#### [WHAT IS EXPECTED]
All of the data needs to be reproduced with no alterations.
....
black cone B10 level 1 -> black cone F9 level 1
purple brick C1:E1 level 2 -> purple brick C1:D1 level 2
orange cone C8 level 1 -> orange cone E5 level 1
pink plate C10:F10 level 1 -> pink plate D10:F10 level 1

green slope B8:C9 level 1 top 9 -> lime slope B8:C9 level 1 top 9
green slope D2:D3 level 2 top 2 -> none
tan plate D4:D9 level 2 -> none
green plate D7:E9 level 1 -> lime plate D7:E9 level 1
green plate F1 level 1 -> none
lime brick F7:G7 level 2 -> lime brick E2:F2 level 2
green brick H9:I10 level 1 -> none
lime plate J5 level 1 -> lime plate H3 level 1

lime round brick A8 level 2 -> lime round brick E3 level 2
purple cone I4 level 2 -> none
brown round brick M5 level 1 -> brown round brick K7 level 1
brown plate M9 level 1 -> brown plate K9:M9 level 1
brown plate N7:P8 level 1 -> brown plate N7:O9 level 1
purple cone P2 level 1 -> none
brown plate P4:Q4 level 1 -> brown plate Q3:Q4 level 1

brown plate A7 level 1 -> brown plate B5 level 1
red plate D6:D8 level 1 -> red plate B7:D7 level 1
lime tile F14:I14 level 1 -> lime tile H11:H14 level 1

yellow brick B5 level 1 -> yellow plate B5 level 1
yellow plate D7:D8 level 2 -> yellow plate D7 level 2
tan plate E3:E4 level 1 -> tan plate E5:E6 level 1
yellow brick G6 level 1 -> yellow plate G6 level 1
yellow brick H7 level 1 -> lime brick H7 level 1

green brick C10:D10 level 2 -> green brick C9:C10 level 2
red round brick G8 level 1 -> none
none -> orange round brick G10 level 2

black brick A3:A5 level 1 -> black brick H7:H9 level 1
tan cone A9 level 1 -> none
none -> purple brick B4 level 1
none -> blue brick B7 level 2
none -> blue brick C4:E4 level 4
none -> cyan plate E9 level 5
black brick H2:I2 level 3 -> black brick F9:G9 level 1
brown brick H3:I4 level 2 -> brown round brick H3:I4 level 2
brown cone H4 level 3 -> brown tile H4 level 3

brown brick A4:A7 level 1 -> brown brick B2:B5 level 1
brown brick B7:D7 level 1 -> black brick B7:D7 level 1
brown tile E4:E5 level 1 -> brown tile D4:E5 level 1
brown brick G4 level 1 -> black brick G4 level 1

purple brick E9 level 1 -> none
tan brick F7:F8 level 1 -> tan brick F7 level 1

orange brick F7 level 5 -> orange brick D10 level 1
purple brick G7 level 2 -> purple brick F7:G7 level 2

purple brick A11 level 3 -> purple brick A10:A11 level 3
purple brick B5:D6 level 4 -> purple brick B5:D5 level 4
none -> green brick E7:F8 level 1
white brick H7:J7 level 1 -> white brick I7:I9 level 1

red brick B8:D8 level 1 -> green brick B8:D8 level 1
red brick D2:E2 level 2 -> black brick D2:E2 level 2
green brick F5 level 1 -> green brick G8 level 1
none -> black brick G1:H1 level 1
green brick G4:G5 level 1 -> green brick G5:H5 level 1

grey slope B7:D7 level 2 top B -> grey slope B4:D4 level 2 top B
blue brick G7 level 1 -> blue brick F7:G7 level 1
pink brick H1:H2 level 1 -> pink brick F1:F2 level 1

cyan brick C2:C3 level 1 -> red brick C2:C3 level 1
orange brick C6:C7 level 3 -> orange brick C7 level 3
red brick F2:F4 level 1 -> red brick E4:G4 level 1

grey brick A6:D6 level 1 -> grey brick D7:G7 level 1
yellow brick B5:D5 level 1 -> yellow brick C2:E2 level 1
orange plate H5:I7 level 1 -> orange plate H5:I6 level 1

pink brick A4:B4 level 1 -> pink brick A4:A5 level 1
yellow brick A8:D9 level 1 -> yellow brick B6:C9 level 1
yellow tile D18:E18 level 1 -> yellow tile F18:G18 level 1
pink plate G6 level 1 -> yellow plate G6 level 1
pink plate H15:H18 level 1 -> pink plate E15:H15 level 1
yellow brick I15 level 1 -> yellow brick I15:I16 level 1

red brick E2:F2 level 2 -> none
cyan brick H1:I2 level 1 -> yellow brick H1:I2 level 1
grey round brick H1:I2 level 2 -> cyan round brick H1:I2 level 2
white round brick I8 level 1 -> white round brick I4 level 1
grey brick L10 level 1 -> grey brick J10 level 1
....
#### [SOLUTION TO THIS TASK]
black cone B10 level 1 -> black cone F9 level 1
purple brick C1:E1 level 2 -> purple brick C1:D1 level 2
orange cone C8 level 1 -> orange cone E5 level 1
pink plate C10:F10 level 1 -> pink plate D10:F10 level 1

green slope B8:C9 level 1 top 9 -> lime slope B8:C9 level 1 top 9
green slope D2:D3 level 2 top 2 -> none
tan plate D4:D9 level 2 -> none
green plate D7:E9 level 1 -> lime plate D7:E9 level 1
green plate F1 level 1 -> none
lime brick F7:G7 level 2 -> lime brick E2:F2 level 2
green brick H9:I10 level 1 -> none
lime plate J5 level 1 -> lime plate H3 level 1

lime round brick A8 level 2 -> lime round brick E3 level 2
purple cone I4 level 2 -> none
brown round brick M5 level 1 -> brown round brick K7 level 1
brown plate M9 level 1 -> brown plate K9:M9 level 1
brown plate N7:P8 level 1 -> brown plate N7:O9 level 1
purple cone P2 level 1 -> none
brown plate P4:Q4 level 1 -> brown plate Q3:Q4 level 1

brown plate A7 level 1 -> brown plate B5 level 1
red plate D6:D8 level 1 -> red plate B7:D7 level 1
lime tile F14:I14 level 1 -> lime tile H11:H14 level 1

yellow brick B5 level 1 -> yellow plate B5 level 1
yellow plate D7:D8 level 2 -> yellow plate D7 level 2
tan plate E3:E4 level 1 -> tan plate E5:E6 level 1
yellow brick G6 level 1 -> yellow plate G6 level 1
yellow brick H7 level 1 -> lime brick H7 level 1

green brick C10:D10 level 2 -> green brick C9:C10 level 2
red round brick G8 level 1 -> none
none -> orange round brick G10 level 2

black brick A3:A5 level 1 -> black brick H7:H9 level 1
tan cone A9 level 1 -> none
none -> purple brick B4 level 1
none -> blue brick B7 level 2
none -> blue brick C4:E4 level 4
none -> cyan plate E9 level 5
black brick H2:I2 level 3 -> black brick F9:G9 level 1
brown brick H3:I4 level 2 -> brown round brick H3:I4 level 2
brown cone H4 level 3 -> brown tile H4 level 3

brown brick A4:A7 level 1 -> brown brick B2:B5 level 1
brown brick B7:D7 level 1 -> black brick B7:D7 level 1
brown tile E4:E5 level 1 -> brown tile D4:E5 level 1
brown brick G4 level 1 -> black brick G4 level 1

purple brick E9 level 1 -> none
tan brick F7:F8 level 1 -> tan brick F7 level 1

orange brick F7 level 5 -> orange brick D10 level 1
purple brick G7 level 2 -> purple brick F7:G7 level 2

purple brick A11 level 3 -> purple brick A10:A11 level 3
purple brick B5:D6 level 4 -> purple brick B5:D5 level 4
none -> green brick E7:F8 level 1
white brick H7:J7 level 1 -> white brick I7:I9 level 1

red brick B8:D8 level 1 -> green brick B8:D8 level 1
red brick D2:E2 level 2 -> black brick D2:E2 level 2
green brick F5 level 1 -> green brick G8 level 1
none -> black brick G1:H1 level 1
green brick G4:G5 level 1 -> green brick G5:H5 level 1

grey slope B7:D7 level 2 top B -> grey slope B4:D4 level 2 top B
blue brick G7 level 1 -> blue brick F7:G7 level 1
pink brick H1:H2 level 1 -> pink brick F1:F2 level 1

cyan brick C2:C3 level 1 -> red brick C2:C3 level 1
orange brick C6:C7 level 3 -> orange brick C7 level 3
red brick F2:F4 level 1 -> red brick E4:G4 level 1

grey brick A6:D6 level 1 -> grey brick D7:G7 level 1
yellow brick B5:D5 level 1 -> yellow brick C2:E2 level 1
orange plate H5:I7 level 1 -> orange plate H5:I6 level 1

pink brick A4:B4 level 1 -> pink brick A4:A5 level 1
yellow brick A8:D9 level 1 -> yellow brick B6:C9 level 1
yellow tile D18:E18 level 1 -> yellow tile F18:G18 level 1
pink plate G6 level 1 -> yellow plate G6 level 1
pink plate H15:H18 level 1 -> pink plate E15:H15 level 1
yellow brick I15 level 1 -> yellow brick I15:I16 level 1

red brick E2:F2 level 2 -> none
cyan brick H1:I2 level 1 -> yellow brick H1:I2 level 1
grey round brick H1:I2 level 2 -> cyan round brick H1:I2 level 2
white round brick I8 level 1 -> white round brick I4 level 1
grey brick L10 level 1 -> grey brick J10 level 1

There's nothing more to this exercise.